Object frequency data:
========================
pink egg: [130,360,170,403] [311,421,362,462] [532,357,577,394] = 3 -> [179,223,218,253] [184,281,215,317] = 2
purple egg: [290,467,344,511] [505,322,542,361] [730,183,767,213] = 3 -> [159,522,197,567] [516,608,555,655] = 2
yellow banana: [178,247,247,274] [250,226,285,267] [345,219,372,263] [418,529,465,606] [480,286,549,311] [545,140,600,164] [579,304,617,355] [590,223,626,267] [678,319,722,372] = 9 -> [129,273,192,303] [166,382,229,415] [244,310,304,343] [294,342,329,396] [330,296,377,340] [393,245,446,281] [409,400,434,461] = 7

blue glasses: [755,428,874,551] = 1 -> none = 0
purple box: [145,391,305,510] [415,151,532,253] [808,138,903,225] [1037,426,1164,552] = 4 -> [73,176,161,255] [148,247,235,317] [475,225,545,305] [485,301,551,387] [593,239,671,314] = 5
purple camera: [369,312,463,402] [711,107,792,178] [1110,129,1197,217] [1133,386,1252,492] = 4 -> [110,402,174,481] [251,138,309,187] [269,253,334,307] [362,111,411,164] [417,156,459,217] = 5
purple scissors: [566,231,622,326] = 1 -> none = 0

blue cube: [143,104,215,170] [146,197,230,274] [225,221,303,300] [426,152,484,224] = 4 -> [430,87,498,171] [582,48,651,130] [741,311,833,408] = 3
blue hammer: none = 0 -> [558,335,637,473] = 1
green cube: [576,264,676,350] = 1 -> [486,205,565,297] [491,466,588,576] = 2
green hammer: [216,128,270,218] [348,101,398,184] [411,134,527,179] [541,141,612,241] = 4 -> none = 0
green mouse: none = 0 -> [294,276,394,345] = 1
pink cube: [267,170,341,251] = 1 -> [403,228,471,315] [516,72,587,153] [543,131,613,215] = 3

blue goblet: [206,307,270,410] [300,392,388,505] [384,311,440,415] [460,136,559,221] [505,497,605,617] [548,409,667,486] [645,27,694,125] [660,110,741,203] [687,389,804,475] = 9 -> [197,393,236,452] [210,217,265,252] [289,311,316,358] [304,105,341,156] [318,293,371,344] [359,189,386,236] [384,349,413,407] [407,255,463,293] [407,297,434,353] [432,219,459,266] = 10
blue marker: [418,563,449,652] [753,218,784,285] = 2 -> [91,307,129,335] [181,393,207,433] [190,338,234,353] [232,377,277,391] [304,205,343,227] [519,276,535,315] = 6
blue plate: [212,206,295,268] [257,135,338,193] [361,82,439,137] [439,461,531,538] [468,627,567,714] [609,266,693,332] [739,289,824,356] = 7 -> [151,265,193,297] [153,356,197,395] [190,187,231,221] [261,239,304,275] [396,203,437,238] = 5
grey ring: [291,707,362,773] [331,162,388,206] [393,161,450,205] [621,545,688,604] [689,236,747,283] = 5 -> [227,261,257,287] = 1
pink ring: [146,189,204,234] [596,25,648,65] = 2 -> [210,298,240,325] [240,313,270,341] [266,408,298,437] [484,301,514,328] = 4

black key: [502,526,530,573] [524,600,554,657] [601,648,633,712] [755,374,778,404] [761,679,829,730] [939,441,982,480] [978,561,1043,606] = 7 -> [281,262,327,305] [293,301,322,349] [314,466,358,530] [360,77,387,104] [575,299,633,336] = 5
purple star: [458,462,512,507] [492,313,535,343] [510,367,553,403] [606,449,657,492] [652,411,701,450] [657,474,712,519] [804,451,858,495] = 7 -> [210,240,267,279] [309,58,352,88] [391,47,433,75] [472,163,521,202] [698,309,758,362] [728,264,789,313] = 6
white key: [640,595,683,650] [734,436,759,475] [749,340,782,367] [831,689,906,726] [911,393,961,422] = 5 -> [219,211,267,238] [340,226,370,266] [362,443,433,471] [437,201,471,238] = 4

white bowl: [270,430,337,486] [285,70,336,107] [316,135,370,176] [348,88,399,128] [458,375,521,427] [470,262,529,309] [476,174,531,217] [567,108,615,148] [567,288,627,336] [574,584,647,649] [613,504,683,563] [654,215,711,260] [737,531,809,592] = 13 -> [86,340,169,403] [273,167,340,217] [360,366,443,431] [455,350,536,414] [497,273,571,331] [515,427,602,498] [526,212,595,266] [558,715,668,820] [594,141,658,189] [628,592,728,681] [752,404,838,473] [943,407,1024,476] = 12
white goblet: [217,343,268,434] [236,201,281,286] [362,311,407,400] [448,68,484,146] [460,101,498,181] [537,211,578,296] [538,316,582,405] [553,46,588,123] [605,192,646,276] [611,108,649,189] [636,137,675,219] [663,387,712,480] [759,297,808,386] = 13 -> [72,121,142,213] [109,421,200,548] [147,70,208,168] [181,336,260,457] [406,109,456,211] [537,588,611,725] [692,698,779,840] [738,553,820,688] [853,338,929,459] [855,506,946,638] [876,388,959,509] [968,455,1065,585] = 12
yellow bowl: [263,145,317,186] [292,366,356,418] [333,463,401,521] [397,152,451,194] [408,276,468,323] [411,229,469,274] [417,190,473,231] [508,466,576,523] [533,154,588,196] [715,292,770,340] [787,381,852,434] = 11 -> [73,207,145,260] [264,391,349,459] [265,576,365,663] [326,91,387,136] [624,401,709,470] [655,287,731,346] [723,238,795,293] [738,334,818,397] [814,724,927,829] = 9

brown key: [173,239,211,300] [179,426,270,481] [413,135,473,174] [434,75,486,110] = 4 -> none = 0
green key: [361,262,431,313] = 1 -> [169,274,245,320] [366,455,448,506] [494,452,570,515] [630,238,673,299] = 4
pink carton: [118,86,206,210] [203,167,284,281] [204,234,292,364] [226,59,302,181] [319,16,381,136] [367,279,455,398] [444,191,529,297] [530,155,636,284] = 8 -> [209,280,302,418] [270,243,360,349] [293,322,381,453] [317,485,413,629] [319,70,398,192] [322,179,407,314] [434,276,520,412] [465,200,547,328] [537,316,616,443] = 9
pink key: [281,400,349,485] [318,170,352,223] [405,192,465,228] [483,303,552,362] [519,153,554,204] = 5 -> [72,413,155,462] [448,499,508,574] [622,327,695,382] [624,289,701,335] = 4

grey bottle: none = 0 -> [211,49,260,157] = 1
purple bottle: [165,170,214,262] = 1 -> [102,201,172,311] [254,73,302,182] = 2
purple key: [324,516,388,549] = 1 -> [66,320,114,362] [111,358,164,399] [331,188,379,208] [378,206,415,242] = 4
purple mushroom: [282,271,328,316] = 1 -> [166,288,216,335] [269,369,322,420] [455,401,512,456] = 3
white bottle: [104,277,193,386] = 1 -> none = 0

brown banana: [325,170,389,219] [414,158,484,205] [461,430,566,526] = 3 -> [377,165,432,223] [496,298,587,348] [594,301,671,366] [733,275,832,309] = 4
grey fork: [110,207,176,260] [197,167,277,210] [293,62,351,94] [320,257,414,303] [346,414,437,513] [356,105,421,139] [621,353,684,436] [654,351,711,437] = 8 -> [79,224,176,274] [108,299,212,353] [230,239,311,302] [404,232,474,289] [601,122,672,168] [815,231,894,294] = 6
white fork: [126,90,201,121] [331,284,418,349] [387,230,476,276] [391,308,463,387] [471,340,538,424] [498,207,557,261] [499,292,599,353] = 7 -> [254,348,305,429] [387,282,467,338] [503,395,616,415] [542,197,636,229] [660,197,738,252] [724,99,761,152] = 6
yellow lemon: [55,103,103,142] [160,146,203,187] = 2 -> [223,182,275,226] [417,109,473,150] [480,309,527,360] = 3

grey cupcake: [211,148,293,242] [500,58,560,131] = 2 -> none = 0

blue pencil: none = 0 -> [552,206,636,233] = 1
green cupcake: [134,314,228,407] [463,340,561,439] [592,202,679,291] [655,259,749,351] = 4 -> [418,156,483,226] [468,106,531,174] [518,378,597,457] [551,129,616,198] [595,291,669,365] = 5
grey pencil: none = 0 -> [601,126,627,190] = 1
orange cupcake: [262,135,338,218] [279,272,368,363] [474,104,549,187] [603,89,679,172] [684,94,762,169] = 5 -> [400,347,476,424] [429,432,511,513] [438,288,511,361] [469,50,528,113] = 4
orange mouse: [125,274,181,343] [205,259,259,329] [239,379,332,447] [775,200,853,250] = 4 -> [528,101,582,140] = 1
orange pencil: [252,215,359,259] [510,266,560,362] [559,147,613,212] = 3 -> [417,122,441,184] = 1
========================
— Task details —
Read through the data above. Report each line that has the word "cupcake".

— Final answer —
grey cupcake: [211,148,293,242] [500,58,560,131] = 2 -> none = 0
green cupcake: [134,314,228,407] [463,340,561,439] [592,202,679,291] [655,259,749,351] = 4 -> [418,156,483,226] [468,106,531,174] [518,378,597,457] [551,129,616,198] [595,291,669,365] = 5
orange cupcake: [262,135,338,218] [279,272,368,363] [474,104,549,187] [603,89,679,172] [684,94,762,169] = 5 -> [400,347,476,424] [429,432,511,513] [438,288,511,361] [469,50,528,113] = 4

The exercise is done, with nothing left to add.